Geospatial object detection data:
──────

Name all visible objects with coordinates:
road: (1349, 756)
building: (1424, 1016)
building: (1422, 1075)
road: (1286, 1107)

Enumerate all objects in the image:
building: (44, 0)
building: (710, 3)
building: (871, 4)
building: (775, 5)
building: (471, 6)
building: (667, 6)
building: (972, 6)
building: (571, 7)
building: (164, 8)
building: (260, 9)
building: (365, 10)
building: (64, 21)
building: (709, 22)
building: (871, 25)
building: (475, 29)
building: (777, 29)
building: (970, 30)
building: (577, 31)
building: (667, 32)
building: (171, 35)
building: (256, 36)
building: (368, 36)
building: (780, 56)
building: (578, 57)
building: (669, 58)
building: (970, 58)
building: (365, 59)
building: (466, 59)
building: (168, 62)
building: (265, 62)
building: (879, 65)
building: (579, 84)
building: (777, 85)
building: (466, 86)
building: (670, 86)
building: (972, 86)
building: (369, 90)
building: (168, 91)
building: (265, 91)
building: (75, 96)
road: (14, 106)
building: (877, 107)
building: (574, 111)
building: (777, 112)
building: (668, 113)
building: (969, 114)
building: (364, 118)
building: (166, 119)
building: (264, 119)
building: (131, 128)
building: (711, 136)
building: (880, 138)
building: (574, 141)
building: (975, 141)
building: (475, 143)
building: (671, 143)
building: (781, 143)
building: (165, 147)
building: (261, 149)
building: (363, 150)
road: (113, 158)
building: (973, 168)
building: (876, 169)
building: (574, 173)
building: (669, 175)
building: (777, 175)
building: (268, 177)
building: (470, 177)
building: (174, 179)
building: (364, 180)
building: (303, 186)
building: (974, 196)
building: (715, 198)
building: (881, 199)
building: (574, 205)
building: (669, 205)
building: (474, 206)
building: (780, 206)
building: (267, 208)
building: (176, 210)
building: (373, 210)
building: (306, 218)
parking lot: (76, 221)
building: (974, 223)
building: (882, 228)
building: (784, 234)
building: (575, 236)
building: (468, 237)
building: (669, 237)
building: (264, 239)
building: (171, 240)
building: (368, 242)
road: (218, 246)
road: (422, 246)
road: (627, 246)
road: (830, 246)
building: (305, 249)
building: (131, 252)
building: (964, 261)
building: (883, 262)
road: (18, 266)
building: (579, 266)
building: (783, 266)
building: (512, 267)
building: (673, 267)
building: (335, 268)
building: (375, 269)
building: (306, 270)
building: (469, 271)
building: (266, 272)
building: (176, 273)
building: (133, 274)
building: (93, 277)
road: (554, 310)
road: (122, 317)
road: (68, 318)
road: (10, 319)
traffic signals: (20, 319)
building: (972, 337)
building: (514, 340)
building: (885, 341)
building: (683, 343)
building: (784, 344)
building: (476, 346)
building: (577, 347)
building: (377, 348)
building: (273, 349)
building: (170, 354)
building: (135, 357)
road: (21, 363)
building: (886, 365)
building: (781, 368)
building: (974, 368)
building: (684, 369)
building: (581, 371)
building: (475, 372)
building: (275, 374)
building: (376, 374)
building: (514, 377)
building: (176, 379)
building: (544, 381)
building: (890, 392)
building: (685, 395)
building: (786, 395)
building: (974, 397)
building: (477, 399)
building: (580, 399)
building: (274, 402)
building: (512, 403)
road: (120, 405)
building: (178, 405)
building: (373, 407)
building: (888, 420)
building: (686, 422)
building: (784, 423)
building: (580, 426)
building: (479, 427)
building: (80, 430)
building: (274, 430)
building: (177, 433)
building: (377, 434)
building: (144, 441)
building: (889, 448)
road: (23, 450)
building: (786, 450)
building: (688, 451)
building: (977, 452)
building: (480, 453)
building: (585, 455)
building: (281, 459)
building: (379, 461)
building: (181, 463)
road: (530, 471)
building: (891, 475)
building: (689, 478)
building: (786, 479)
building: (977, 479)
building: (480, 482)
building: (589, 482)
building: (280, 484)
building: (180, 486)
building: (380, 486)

──────

Go through the records and copy each one exactly.

Name all visible objects with coordinates:
road: (1349, 756)
building: (1424, 1016)
building: (1422, 1075)
road: (1286, 1107)

Enumerate all objects in the image:
building: (44, 0)
building: (710, 3)
building: (871, 4)
building: (775, 5)
building: (471, 6)
building: (667, 6)
building: (972, 6)
building: (571, 7)
building: (164, 8)
building: (260, 9)
building: (365, 10)
building: (64, 21)
building: (709, 22)
building: (871, 25)
building: (475, 29)
building: (777, 29)
building: (970, 30)
building: (577, 31)
building: (667, 32)
building: (171, 35)
building: (256, 36)
building: (368, 36)
building: (780, 56)
building: (578, 57)
building: (669, 58)
building: (970, 58)
building: (365, 59)
building: (466, 59)
building: (168, 62)
building: (265, 62)
building: (879, 65)
building: (579, 84)
building: (777, 85)
building: (466, 86)
building: (670, 86)
building: (972, 86)
building: (369, 90)
building: (168, 91)
building: (265, 91)
building: (75, 96)
road: (14, 106)
building: (877, 107)
building: (574, 111)
building: (777, 112)
building: (668, 113)
building: (969, 114)
building: (364, 118)
building: (166, 119)
building: (264, 119)
building: (131, 128)
building: (711, 136)
building: (880, 138)
building: (574, 141)
building: (975, 141)
building: (475, 143)
building: (671, 143)
building: (781, 143)
building: (165, 147)
building: (261, 149)
building: (363, 150)
road: (113, 158)
building: (973, 168)
building: (876, 169)
building: (574, 173)
building: (669, 175)
building: (777, 175)
building: (268, 177)
building: (470, 177)
building: (174, 179)
building: (364, 180)
building: (303, 186)
building: (974, 196)
building: (715, 198)
building: (881, 199)
building: (574, 205)
building: (669, 205)
building: (474, 206)
building: (780, 206)
building: (267, 208)
building: (176, 210)
building: (373, 210)
building: (306, 218)
parking lot: (76, 221)
building: (974, 223)
building: (882, 228)
building: (784, 234)
building: (575, 236)
building: (468, 237)
building: (669, 237)
building: (264, 239)
building: (171, 240)
building: (368, 242)
road: (218, 246)
road: (422, 246)
road: (627, 246)
road: (830, 246)
building: (305, 249)
building: (131, 252)
building: (964, 261)
building: (883, 262)
road: (18, 266)
building: (579, 266)
building: (783, 266)
building: (512, 267)
building: (673, 267)
building: (335, 268)
building: (375, 269)
building: (306, 270)
building: (469, 271)
building: (266, 272)
building: (176, 273)
building: (133, 274)
building: (93, 277)
road: (554, 310)
road: (122, 317)
road: (68, 318)
road: (10, 319)
traffic signals: (20, 319)
building: (972, 337)
building: (514, 340)
building: (885, 341)
building: (683, 343)
building: (784, 344)
building: (476, 346)
building: (577, 347)
building: (377, 348)
building: (273, 349)
building: (170, 354)
building: (135, 357)
road: (21, 363)
building: (886, 365)
building: (781, 368)
building: (974, 368)
building: (684, 369)
building: (581, 371)
building: (475, 372)
building: (275, 374)
building: (376, 374)
building: (514, 377)
building: (176, 379)
building: (544, 381)
building: (890, 392)
building: (685, 395)
building: (786, 395)
building: (974, 397)
building: (477, 399)
building: (580, 399)
building: (274, 402)
building: (512, 403)
road: (120, 405)
building: (178, 405)
building: (373, 407)
building: (888, 420)
building: (686, 422)
building: (784, 423)
building: (580, 426)
building: (479, 427)
building: (80, 430)
building: (274, 430)
building: (177, 433)
building: (377, 434)
building: (144, 441)
building: (889, 448)
road: (23, 450)
building: (786, 450)
building: (688, 451)
building: (977, 452)
building: (480, 453)
building: (585, 455)
building: (281, 459)
building: (379, 461)
building: (181, 463)
road: (530, 471)
building: (891, 475)
building: (689, 478)
building: (786, 479)
building: (977, 479)
building: (480, 482)
building: (589, 482)
building: (280, 484)
building: (180, 486)
building: (380, 486)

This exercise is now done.